Stored data Start Marker

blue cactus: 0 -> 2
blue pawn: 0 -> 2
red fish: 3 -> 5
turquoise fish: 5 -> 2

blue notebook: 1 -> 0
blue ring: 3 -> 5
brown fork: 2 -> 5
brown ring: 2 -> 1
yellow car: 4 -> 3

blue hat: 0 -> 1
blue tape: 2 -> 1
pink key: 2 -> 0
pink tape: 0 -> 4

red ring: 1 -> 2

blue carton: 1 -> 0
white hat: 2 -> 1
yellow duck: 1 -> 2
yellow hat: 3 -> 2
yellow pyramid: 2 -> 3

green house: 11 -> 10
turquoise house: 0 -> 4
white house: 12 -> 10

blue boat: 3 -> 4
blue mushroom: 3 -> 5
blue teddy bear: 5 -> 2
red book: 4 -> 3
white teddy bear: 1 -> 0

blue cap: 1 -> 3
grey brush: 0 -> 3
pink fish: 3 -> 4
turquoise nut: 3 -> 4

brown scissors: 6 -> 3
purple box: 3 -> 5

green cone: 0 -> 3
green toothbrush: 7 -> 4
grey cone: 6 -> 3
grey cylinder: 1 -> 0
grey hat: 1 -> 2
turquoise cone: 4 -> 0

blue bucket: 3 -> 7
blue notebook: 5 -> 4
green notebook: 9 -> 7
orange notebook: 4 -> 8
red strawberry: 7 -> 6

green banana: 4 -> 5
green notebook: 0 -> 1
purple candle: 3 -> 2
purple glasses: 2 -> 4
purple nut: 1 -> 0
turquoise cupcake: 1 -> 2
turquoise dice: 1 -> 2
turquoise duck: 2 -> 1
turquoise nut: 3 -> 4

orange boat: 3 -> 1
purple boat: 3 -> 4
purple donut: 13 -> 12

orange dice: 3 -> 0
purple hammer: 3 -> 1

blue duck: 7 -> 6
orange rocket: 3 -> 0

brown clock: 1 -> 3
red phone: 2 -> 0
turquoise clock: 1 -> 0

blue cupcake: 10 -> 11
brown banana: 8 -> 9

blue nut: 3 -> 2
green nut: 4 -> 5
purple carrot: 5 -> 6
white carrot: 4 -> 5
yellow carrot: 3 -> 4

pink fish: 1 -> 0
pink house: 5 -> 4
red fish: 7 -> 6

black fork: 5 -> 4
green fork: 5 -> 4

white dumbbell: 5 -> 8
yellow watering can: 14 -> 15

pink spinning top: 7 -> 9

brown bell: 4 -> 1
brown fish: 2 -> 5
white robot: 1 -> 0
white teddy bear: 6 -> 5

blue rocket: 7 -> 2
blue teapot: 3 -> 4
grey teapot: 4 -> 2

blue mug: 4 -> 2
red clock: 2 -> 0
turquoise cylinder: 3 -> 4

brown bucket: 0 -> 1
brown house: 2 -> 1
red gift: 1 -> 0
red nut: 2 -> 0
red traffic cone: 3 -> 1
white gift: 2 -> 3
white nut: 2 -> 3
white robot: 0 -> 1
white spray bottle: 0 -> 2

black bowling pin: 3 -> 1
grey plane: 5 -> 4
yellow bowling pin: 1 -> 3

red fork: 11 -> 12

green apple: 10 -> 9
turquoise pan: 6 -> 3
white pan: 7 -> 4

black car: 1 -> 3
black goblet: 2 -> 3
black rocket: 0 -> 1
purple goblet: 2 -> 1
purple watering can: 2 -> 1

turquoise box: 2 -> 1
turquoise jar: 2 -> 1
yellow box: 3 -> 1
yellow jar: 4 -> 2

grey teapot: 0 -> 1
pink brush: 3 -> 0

Stored data End Marker

§ Task goal
Nothing beyond the line that contains "blue bucket: 3 -> 7" belongs in the answer; reproduce the entries exactly from their first line through it.

§ Result of this exercise
blue cactus: 0 -> 2
blue pawn: 0 -> 2
red fish: 3 -> 5
turquoise fish: 5 -> 2

blue notebook: 1 -> 0
blue ring: 3 -> 5
brown fork: 2 -> 5
brown ring: 2 -> 1
yellow car: 4 -> 3

blue hat: 0 -> 1
blue tape: 2 -> 1
pink key: 2 -> 0
pink tape: 0 -> 4

red ring: 1 -> 2

blue carton: 1 -> 0
white hat: 2 -> 1
yellow duck: 1 -> 2
yellow hat: 3 -> 2
yellow pyramid: 2 -> 3

green house: 11 -> 10
turquoise house: 0 -> 4
white house: 12 -> 10

blue boat: 3 -> 4
blue mushroom: 3 -> 5
blue teddy bear: 5 -> 2
red book: 4 -> 3
white teddy bear: 1 -> 0

blue cap: 1 -> 3
grey brush: 0 -> 3
pink fish: 3 -> 4
turquoise nut: 3 -> 4

brown scissors: 6 -> 3
purple box: 3 -> 5

green cone: 0 -> 3
green toothbrush: 7 -> 4
grey cone: 6 -> 3
grey cylinder: 1 -> 0
grey hat: 1 -> 2
turquoise cone: 4 -> 0

blue bucket: 3 -> 7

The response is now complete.